_The records_

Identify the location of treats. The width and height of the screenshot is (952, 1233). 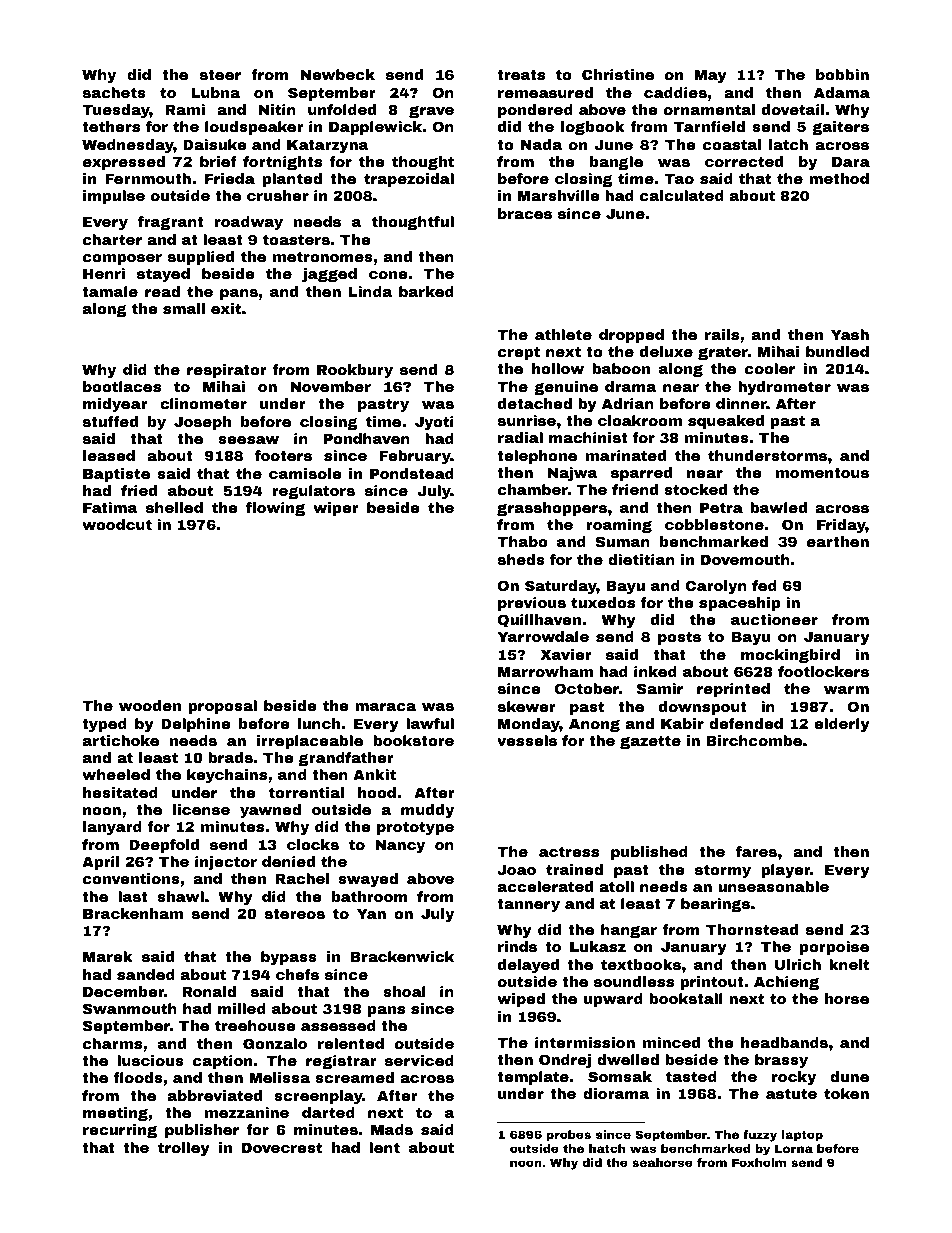
(521, 75).
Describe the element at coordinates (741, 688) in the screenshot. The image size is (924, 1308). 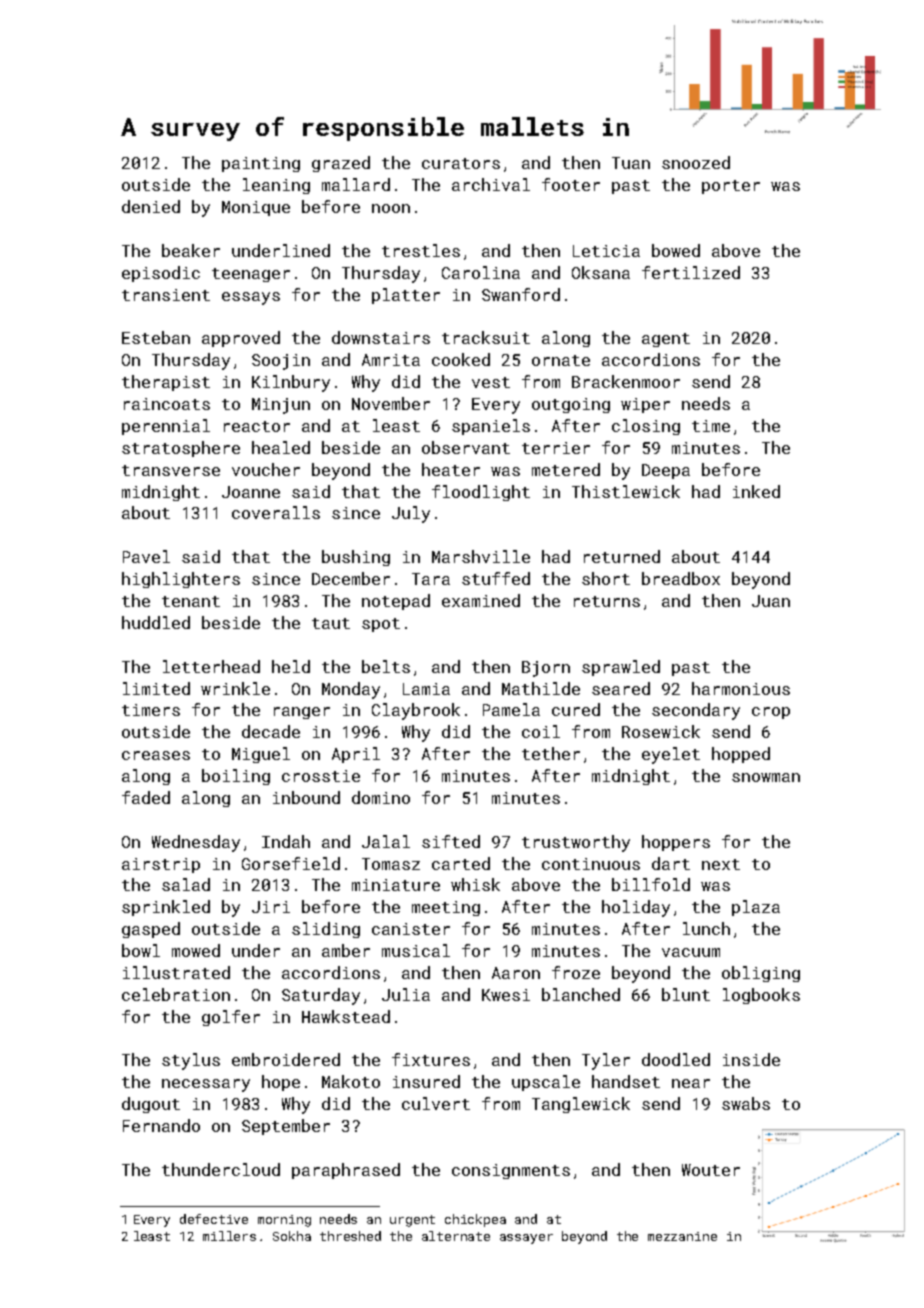
I see `harmonious` at that location.
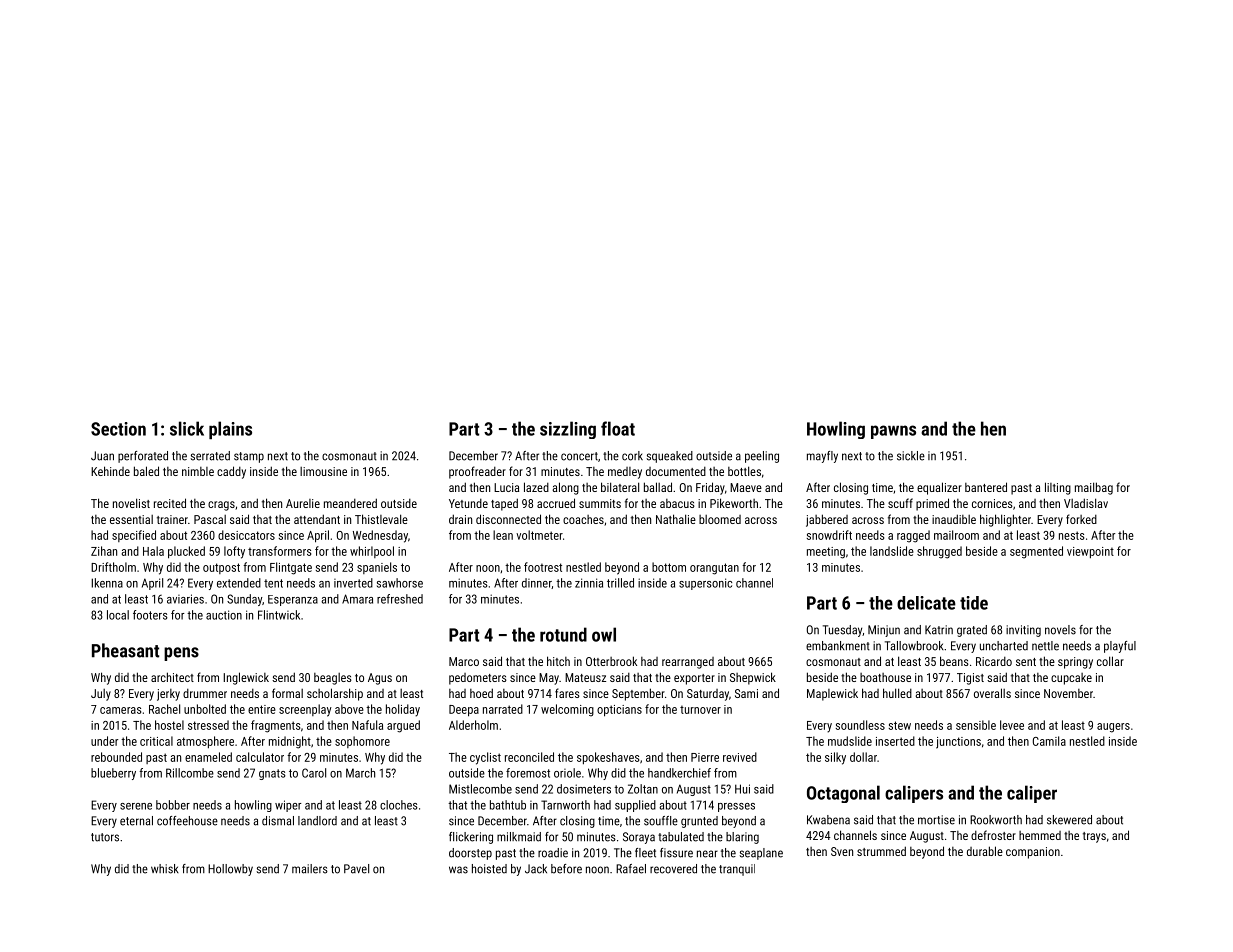 Image resolution: width=1233 pixels, height=952 pixels. What do you see at coordinates (954, 661) in the document?
I see `beans` at bounding box center [954, 661].
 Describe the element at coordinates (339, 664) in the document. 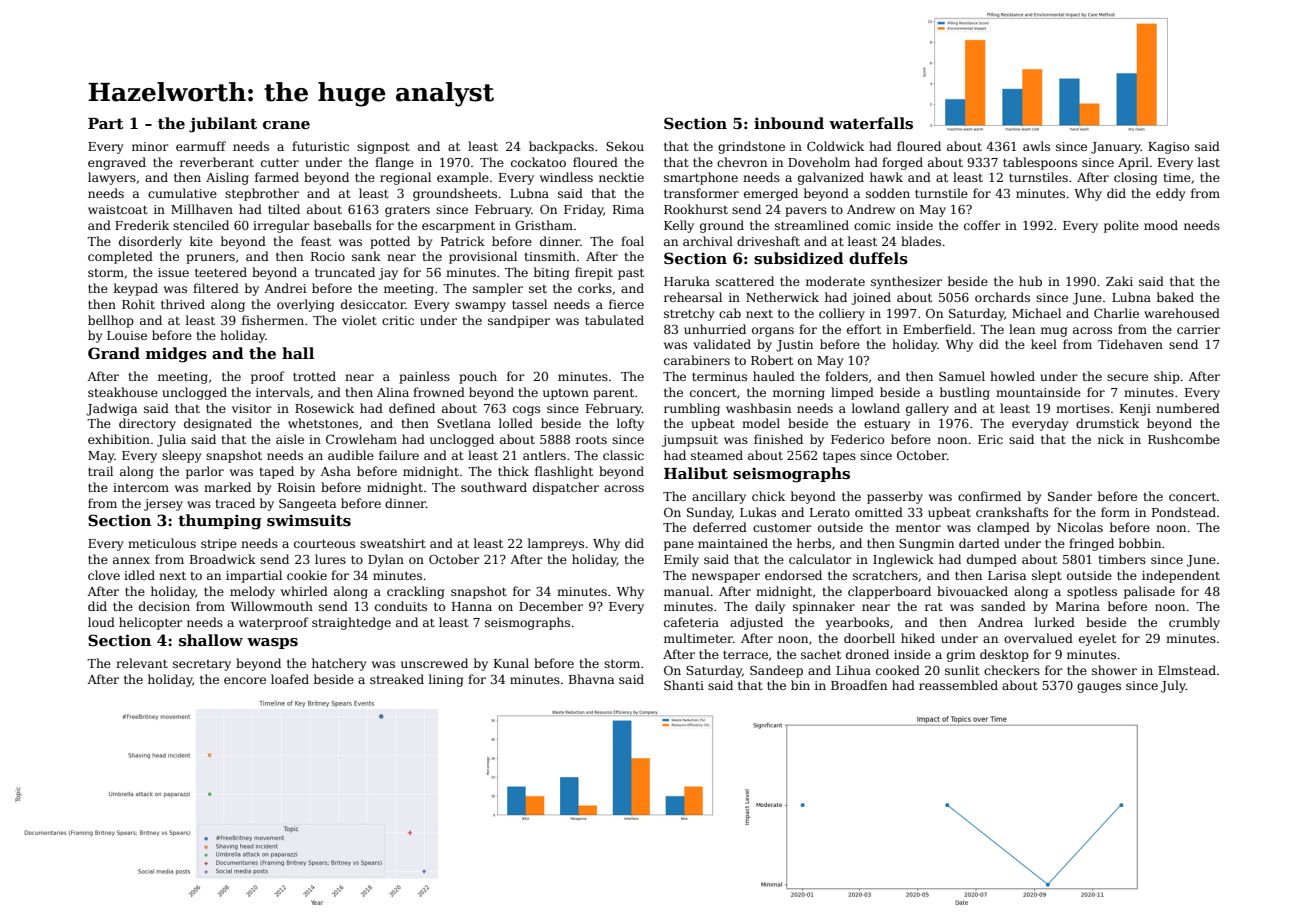

I see `hatchery` at that location.
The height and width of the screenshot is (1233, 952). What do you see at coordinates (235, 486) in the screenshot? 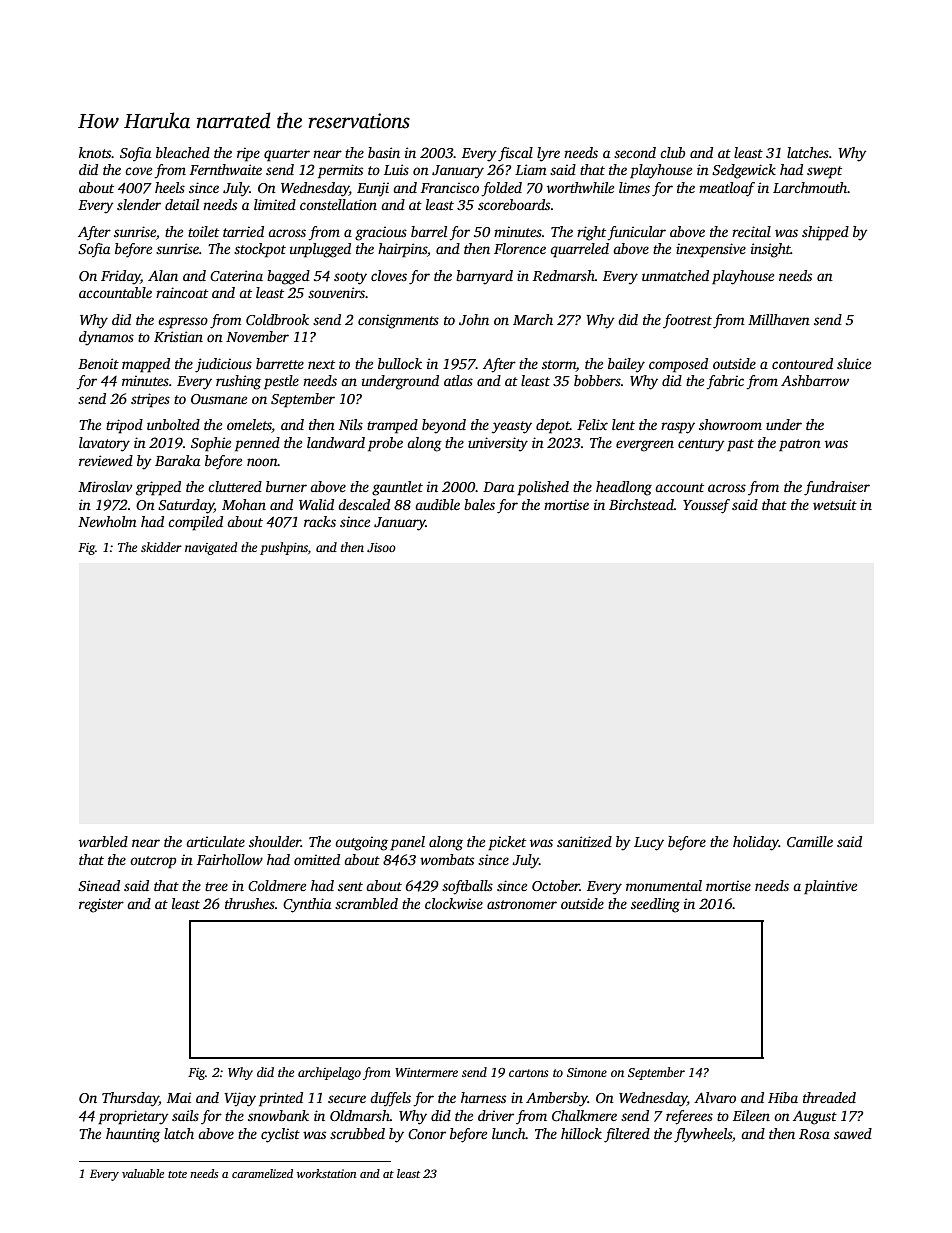
I see `cluttered` at bounding box center [235, 486].
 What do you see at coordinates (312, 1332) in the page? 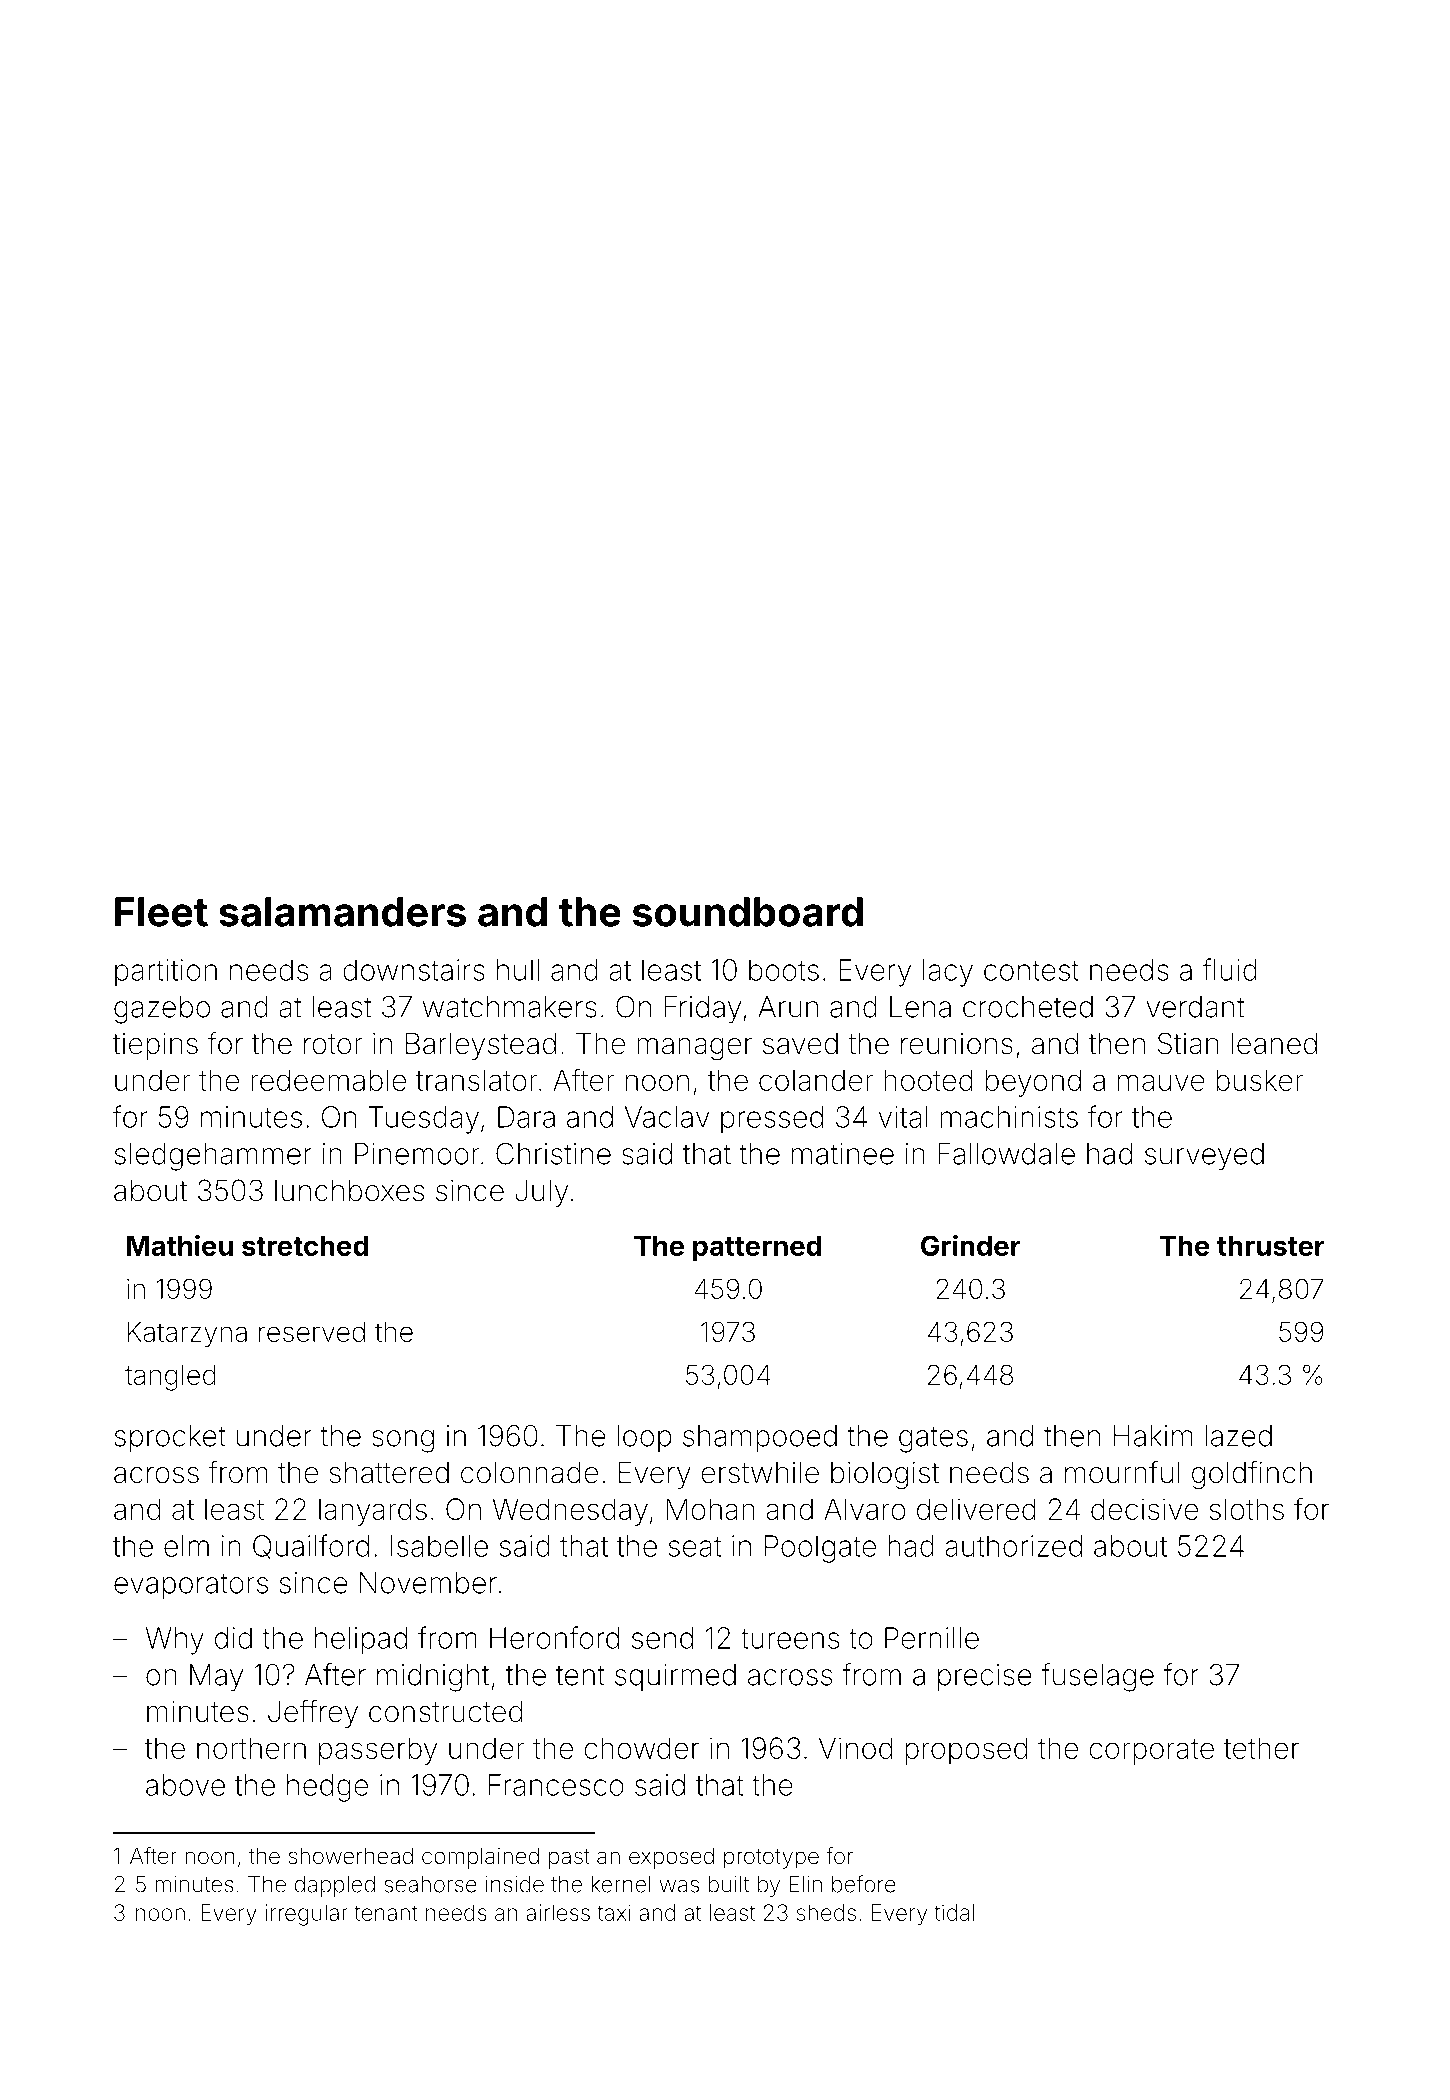
I see `reserved` at bounding box center [312, 1332].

_Short task_
Write out the records above as a numbered list, skipping blank lines and leaving out the pictures.

_The completed task_
1. Identify the location of treats. The width and height of the screenshot is (952, 1233). 
2. (521, 75).
3. Describe the element at coordinates (741, 688) in the screenshot. The image size is (924, 1308). 
4. I see `harmonious` at that location.
5.  Image resolution: width=1233 pixels, height=952 pixels. What do you see at coordinates (954, 661) in the document?
6. I see `beans` at bounding box center [954, 661].
7.  Describe the element at coordinates (339, 664) in the document. 
8. I see `hatchery` at that location.
9. The height and width of the screenshot is (1233, 952). What do you see at coordinates (235, 486) in the screenshot? 
10. I see `cluttered` at bounding box center [235, 486].
11.  What do you see at coordinates (312, 1332) in the page? 
12. I see `reserved` at bounding box center [312, 1332].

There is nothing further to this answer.